Dataset records:
- - - - -
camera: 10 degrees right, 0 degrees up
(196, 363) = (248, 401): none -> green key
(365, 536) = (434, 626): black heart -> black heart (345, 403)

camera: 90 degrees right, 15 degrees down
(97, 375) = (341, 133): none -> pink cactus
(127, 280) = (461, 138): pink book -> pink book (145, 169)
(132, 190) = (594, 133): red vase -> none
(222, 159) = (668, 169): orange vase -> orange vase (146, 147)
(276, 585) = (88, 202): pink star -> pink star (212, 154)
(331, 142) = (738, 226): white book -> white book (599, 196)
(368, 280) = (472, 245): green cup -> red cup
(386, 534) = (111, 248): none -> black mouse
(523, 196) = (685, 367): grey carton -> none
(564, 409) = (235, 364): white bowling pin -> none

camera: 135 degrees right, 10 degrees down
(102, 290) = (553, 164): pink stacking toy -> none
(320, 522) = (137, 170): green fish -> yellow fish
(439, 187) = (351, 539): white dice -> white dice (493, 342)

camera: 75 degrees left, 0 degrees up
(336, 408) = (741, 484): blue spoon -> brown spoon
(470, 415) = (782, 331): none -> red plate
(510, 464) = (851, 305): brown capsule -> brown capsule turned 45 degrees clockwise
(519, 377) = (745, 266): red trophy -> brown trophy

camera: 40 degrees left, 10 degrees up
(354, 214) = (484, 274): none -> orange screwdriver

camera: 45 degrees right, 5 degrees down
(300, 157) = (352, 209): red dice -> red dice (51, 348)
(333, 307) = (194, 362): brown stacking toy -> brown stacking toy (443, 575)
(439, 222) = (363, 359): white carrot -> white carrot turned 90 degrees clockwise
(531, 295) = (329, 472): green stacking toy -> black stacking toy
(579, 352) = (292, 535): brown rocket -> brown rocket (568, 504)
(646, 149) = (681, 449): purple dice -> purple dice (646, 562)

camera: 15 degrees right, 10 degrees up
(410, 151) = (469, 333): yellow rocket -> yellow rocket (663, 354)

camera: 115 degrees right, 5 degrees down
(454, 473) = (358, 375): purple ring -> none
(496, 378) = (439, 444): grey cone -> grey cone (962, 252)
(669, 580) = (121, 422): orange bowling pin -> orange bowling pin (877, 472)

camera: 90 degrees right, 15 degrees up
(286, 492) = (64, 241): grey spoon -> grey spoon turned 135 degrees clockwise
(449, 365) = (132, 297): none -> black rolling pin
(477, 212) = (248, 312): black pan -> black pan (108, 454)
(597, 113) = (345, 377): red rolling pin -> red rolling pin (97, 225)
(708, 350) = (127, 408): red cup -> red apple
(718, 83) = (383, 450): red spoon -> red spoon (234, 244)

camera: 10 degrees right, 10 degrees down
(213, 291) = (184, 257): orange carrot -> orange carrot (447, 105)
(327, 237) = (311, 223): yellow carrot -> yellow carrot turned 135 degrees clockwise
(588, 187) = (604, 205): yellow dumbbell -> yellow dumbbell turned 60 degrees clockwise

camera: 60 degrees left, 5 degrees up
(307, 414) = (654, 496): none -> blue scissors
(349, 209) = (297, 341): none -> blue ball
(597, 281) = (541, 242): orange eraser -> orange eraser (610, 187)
- - - - -
*Exercise goal:* Every single record is to be set down again, unaltered.

*Response area:*
camera: 10 degrees right, 0 degrees up
(196, 363) = (248, 401): none -> green key
(365, 536) = (434, 626): black heart -> black heart (345, 403)

camera: 90 degrees right, 15 degrees down
(97, 375) = (341, 133): none -> pink cactus
(127, 280) = (461, 138): pink book -> pink book (145, 169)
(132, 190) = (594, 133): red vase -> none
(222, 159) = (668, 169): orange vase -> orange vase (146, 147)
(276, 585) = (88, 202): pink star -> pink star (212, 154)
(331, 142) = (738, 226): white book -> white book (599, 196)
(368, 280) = (472, 245): green cup -> red cup
(386, 534) = (111, 248): none -> black mouse
(523, 196) = (685, 367): grey carton -> none
(564, 409) = (235, 364): white bowling pin -> none

camera: 135 degrees right, 10 degrees down
(102, 290) = (553, 164): pink stacking toy -> none
(320, 522) = (137, 170): green fish -> yellow fish
(439, 187) = (351, 539): white dice -> white dice (493, 342)

camera: 75 degrees left, 0 degrees up
(336, 408) = (741, 484): blue spoon -> brown spoon
(470, 415) = (782, 331): none -> red plate
(510, 464) = (851, 305): brown capsule -> brown capsule turned 45 degrees clockwise
(519, 377) = (745, 266): red trophy -> brown trophy

camera: 40 degrees left, 10 degrees up
(354, 214) = (484, 274): none -> orange screwdriver

camera: 45 degrees right, 5 degrees down
(300, 157) = (352, 209): red dice -> red dice (51, 348)
(333, 307) = (194, 362): brown stacking toy -> brown stacking toy (443, 575)
(439, 222) = (363, 359): white carrot -> white carrot turned 90 degrees clockwise
(531, 295) = (329, 472): green stacking toy -> black stacking toy
(579, 352) = (292, 535): brown rocket -> brown rocket (568, 504)
(646, 149) = (681, 449): purple dice -> purple dice (646, 562)

camera: 15 degrees right, 10 degrees up
(410, 151) = (469, 333): yellow rocket -> yellow rocket (663, 354)

camera: 115 degrees right, 5 degrees down
(454, 473) = (358, 375): purple ring -> none
(496, 378) = (439, 444): grey cone -> grey cone (962, 252)
(669, 580) = (121, 422): orange bowling pin -> orange bowling pin (877, 472)

camera: 90 degrees right, 15 degrees up
(286, 492) = (64, 241): grey spoon -> grey spoon turned 135 degrees clockwise
(449, 365) = (132, 297): none -> black rolling pin
(477, 212) = (248, 312): black pan -> black pan (108, 454)
(597, 113) = (345, 377): red rolling pin -> red rolling pin (97, 225)
(708, 350) = (127, 408): red cup -> red apple
(718, 83) = (383, 450): red spoon -> red spoon (234, 244)

camera: 10 degrees right, 10 degrees down
(213, 291) = (184, 257): orange carrot -> orange carrot (447, 105)
(327, 237) = (311, 223): yellow carrot -> yellow carrot turned 135 degrees clockwise
(588, 187) = (604, 205): yellow dumbbell -> yellow dumbbell turned 60 degrees clockwise

camera: 60 degrees left, 5 degrees up
(307, 414) = (654, 496): none -> blue scissors
(349, 209) = (297, 341): none -> blue ball
(597, 281) = (541, 242): orange eraser -> orange eraser (610, 187)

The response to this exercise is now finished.